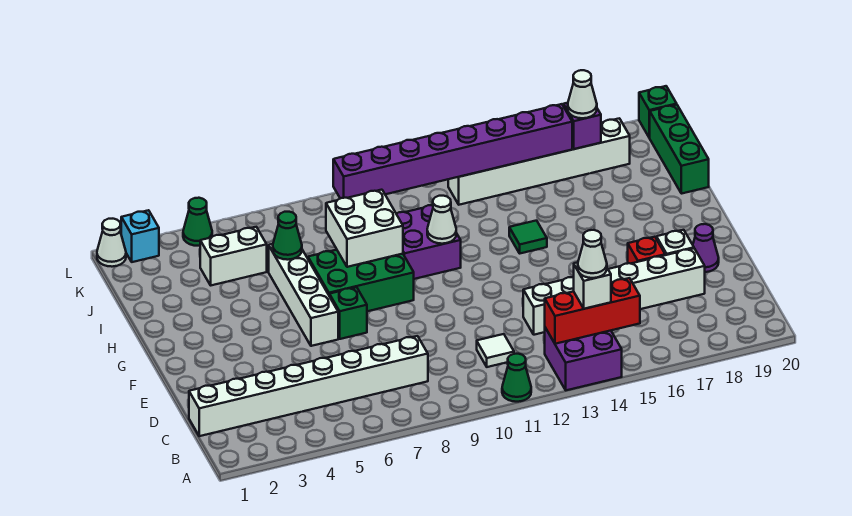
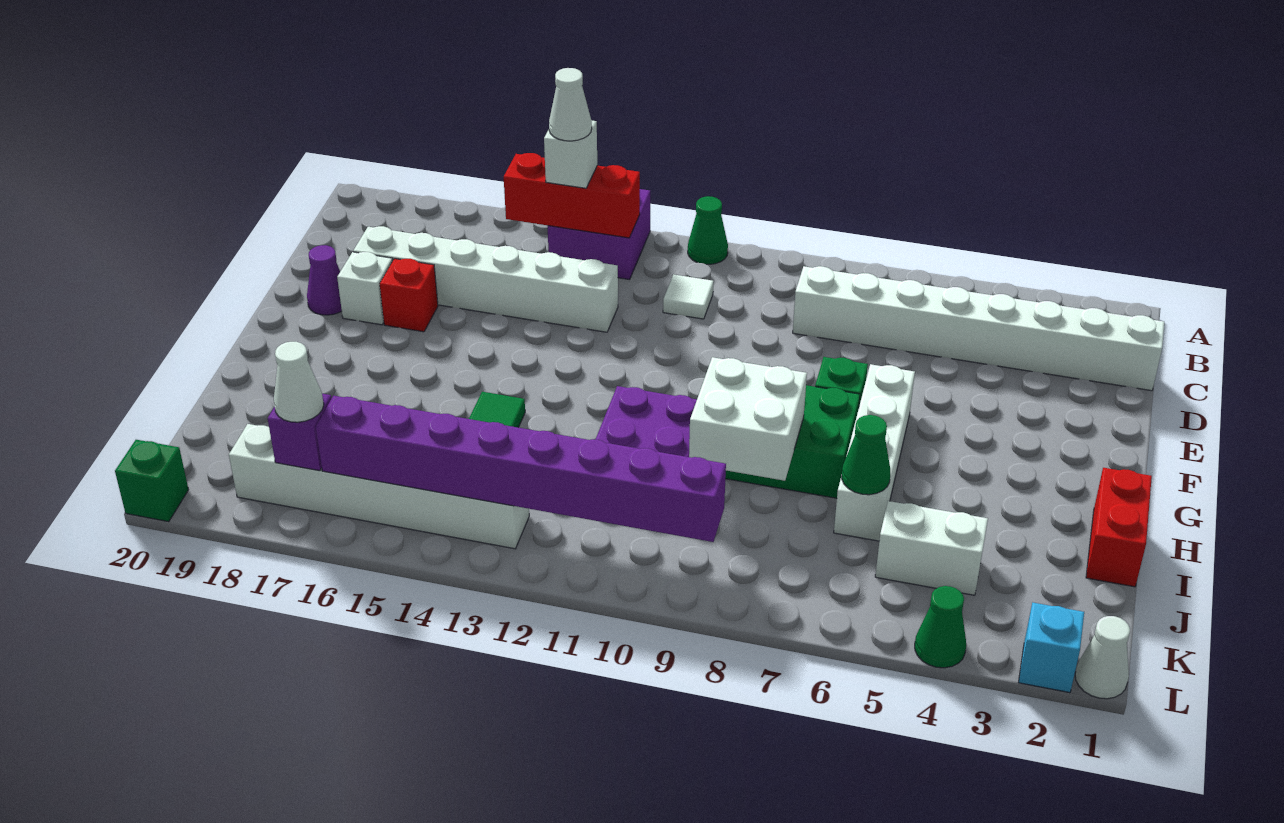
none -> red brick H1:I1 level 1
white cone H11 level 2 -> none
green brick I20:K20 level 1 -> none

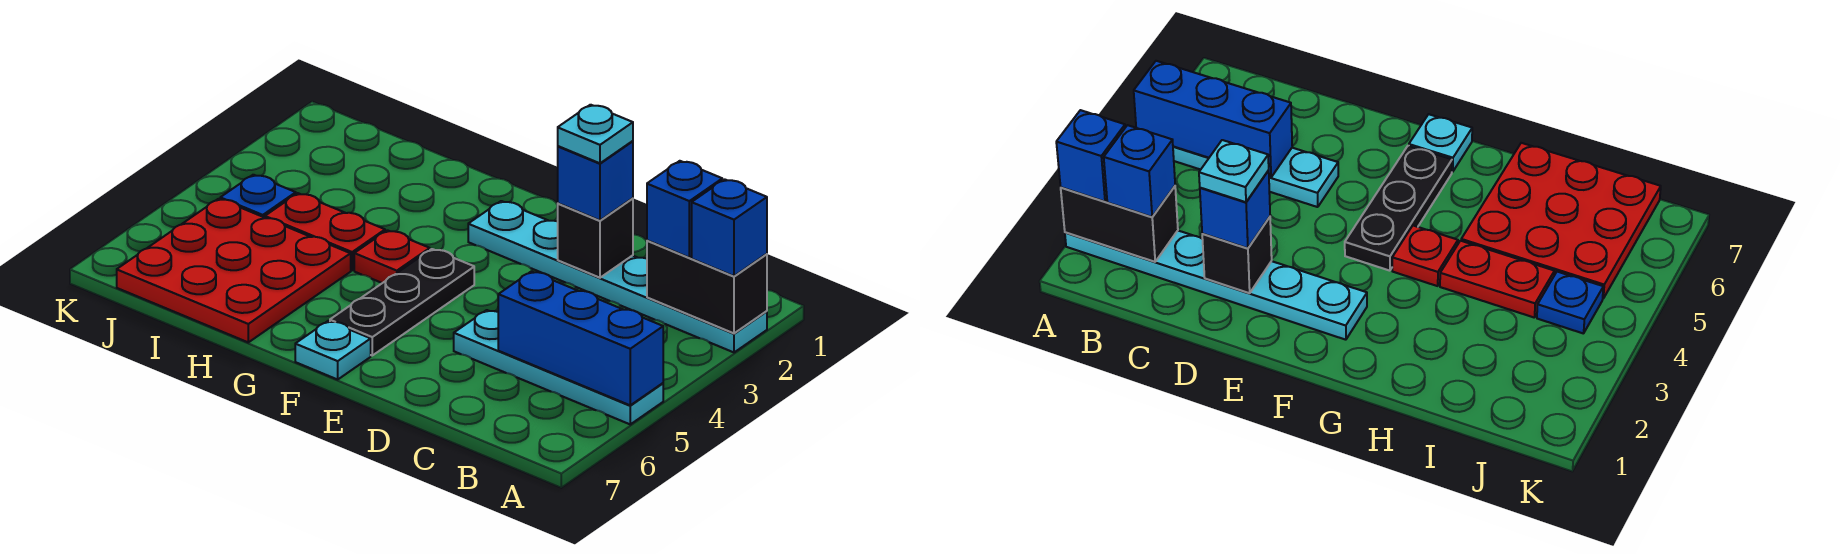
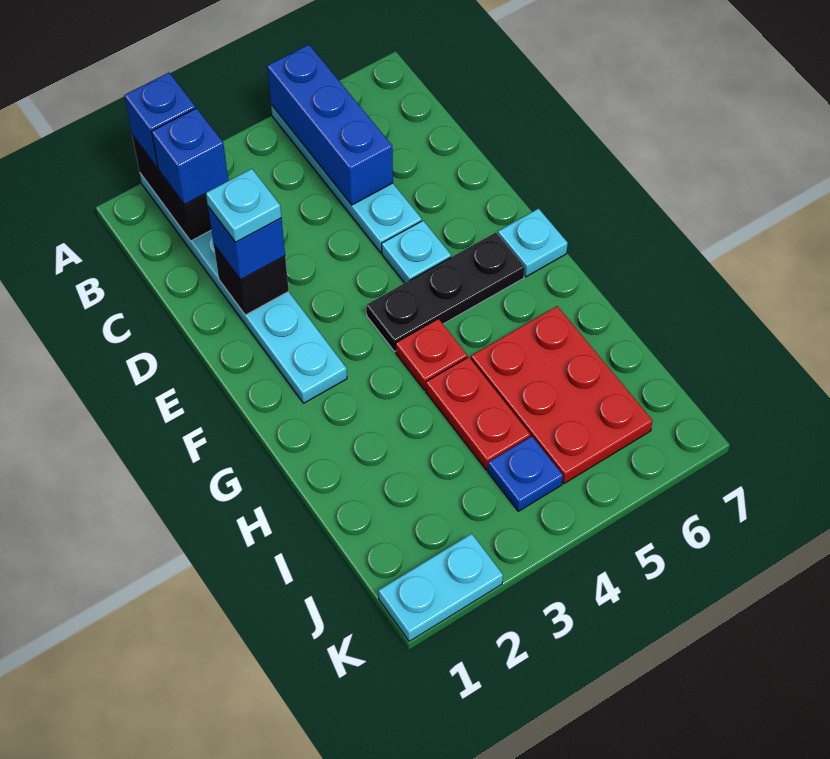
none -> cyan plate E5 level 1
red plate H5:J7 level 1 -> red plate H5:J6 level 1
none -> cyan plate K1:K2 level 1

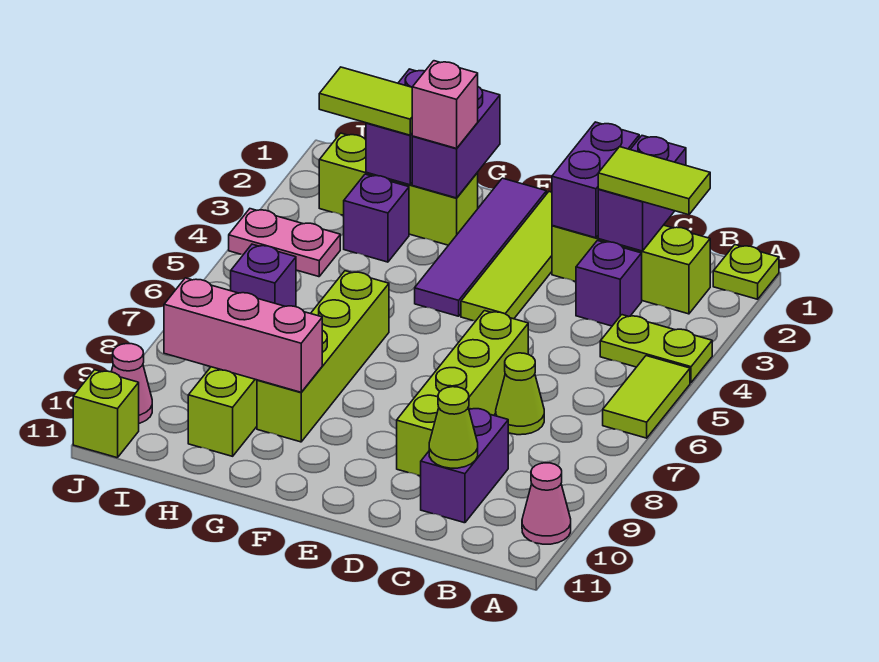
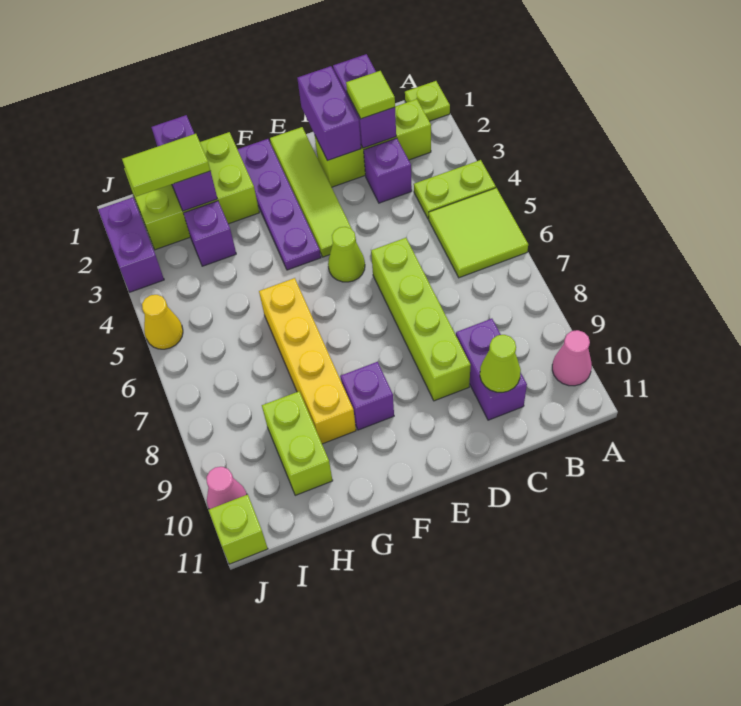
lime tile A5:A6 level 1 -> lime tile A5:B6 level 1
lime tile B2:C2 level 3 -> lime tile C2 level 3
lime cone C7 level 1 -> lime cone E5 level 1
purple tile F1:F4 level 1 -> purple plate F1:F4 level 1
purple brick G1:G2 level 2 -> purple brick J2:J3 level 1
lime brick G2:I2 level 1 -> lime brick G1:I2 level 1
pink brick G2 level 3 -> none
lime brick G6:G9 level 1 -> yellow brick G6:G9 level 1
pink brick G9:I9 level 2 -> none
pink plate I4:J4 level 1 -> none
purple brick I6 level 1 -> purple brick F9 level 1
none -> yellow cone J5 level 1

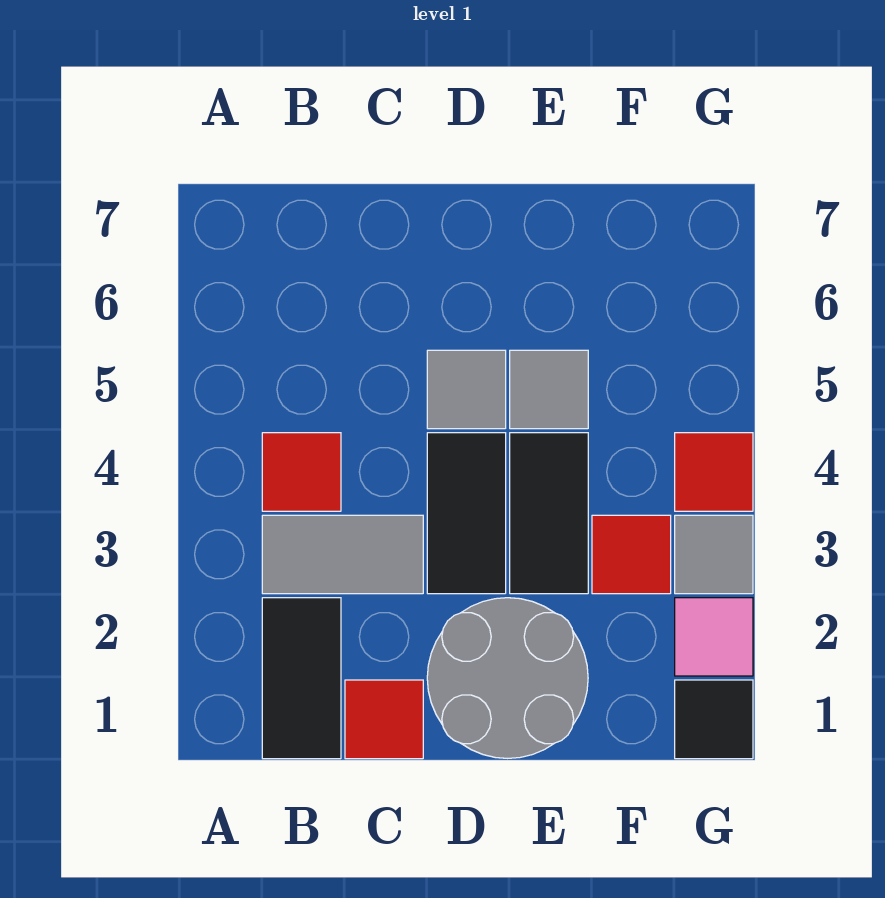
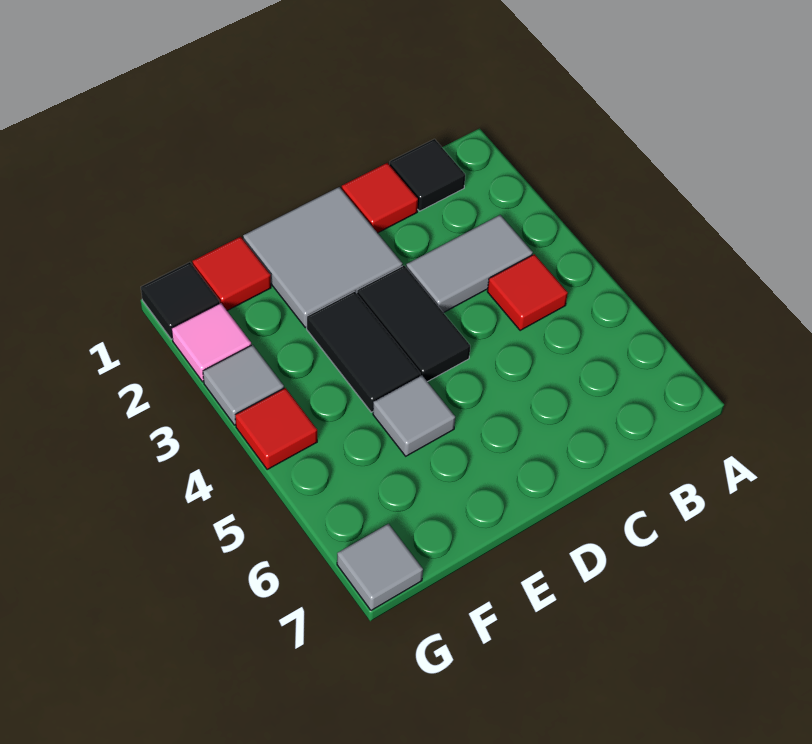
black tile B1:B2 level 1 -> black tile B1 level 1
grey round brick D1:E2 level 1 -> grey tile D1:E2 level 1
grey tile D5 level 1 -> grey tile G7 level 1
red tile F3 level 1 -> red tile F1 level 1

# Task statement:
Tally the lines above containing "cone"; give only the number.

# Response below:
3